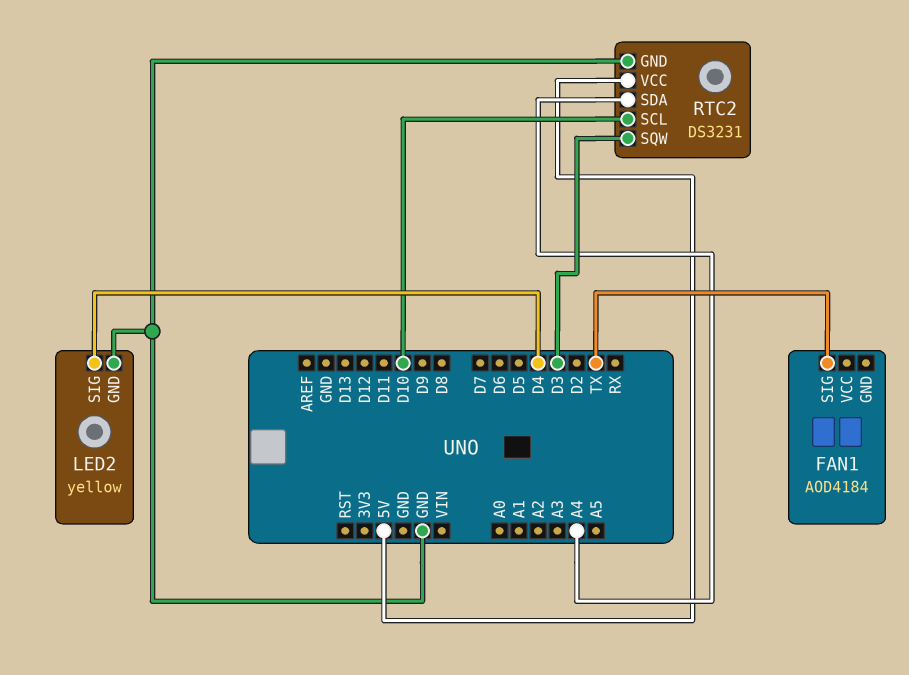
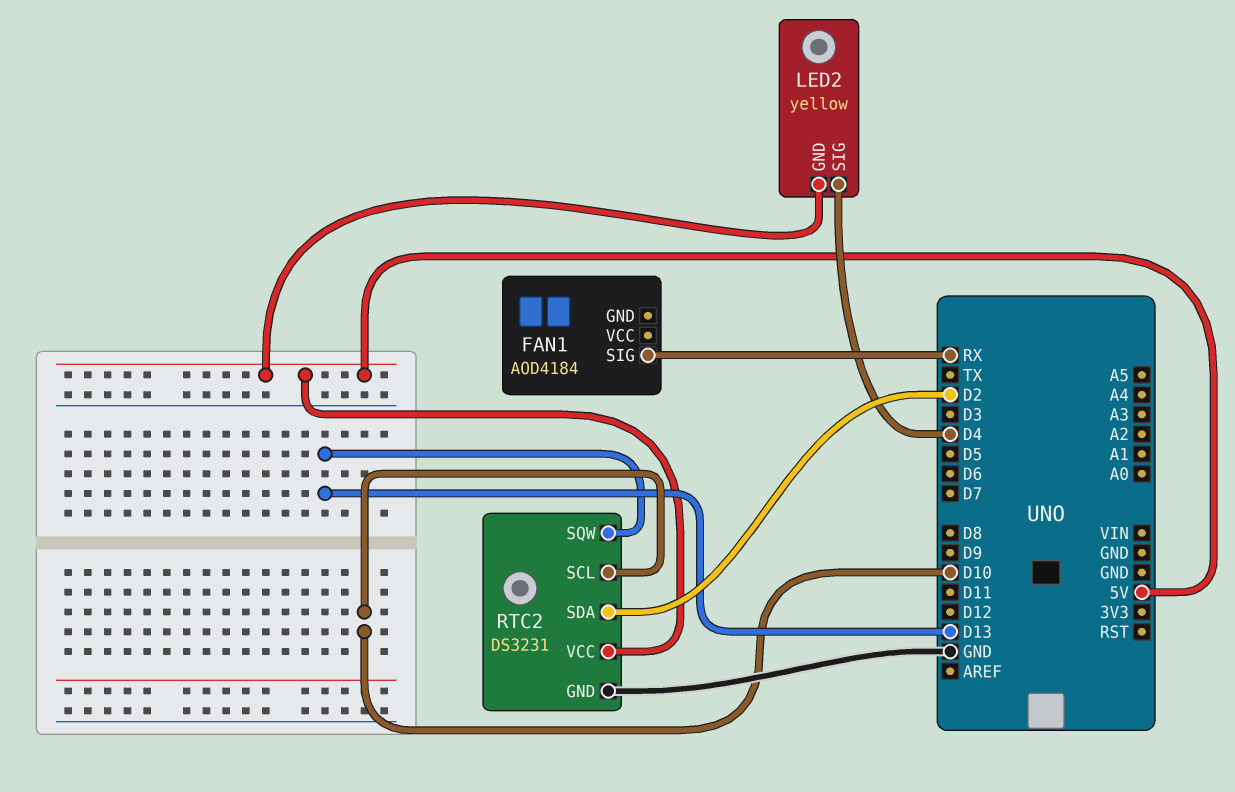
FAN1 pin SIG: TX -> RX
LED2 pin GND: GND -> 5V
RTC2 pin SDA: A4 -> D2
RTC2 pin SQW: D3 -> D13

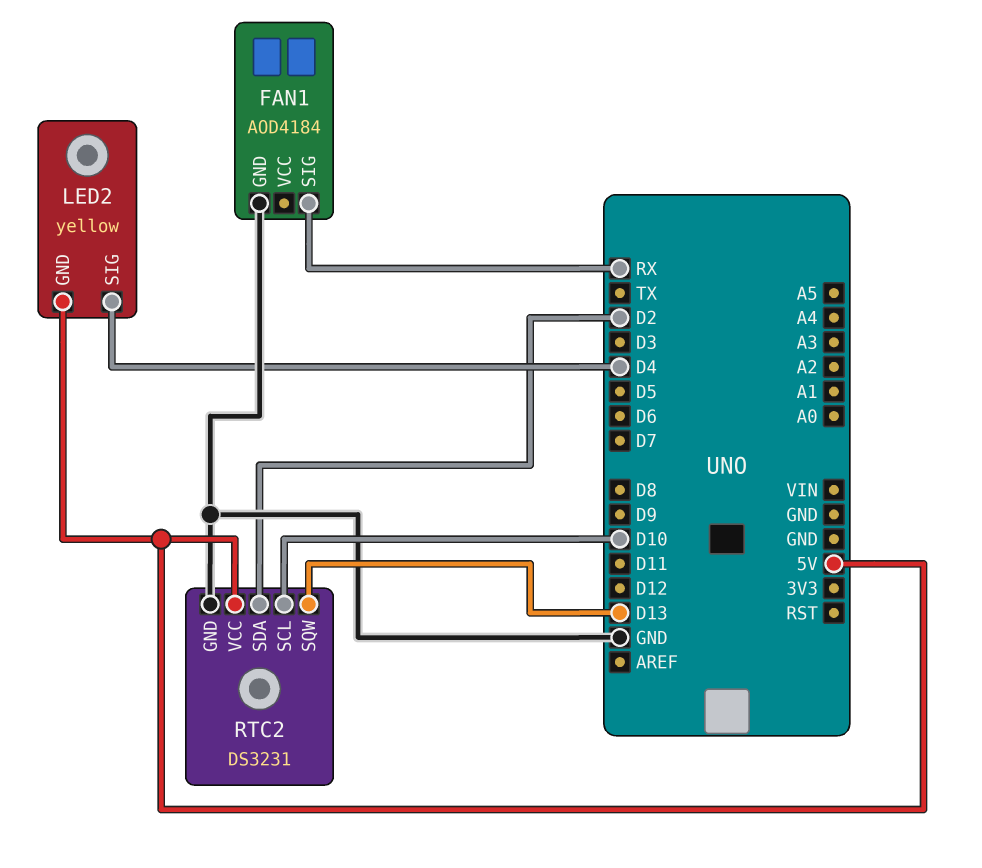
FAN1 pin GND: none -> GND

__________

▸ Activity
Repeat the listing above verbatim, but exclude the pictures it contains.

▸ Answer to the exercise
FAN1 pin SIG: TX -> RX
LED2 pin GND: GND -> 5V
RTC2 pin SDA: A4 -> D2
RTC2 pin SQW: D3 -> D13

FAN1 pin GND: none -> GND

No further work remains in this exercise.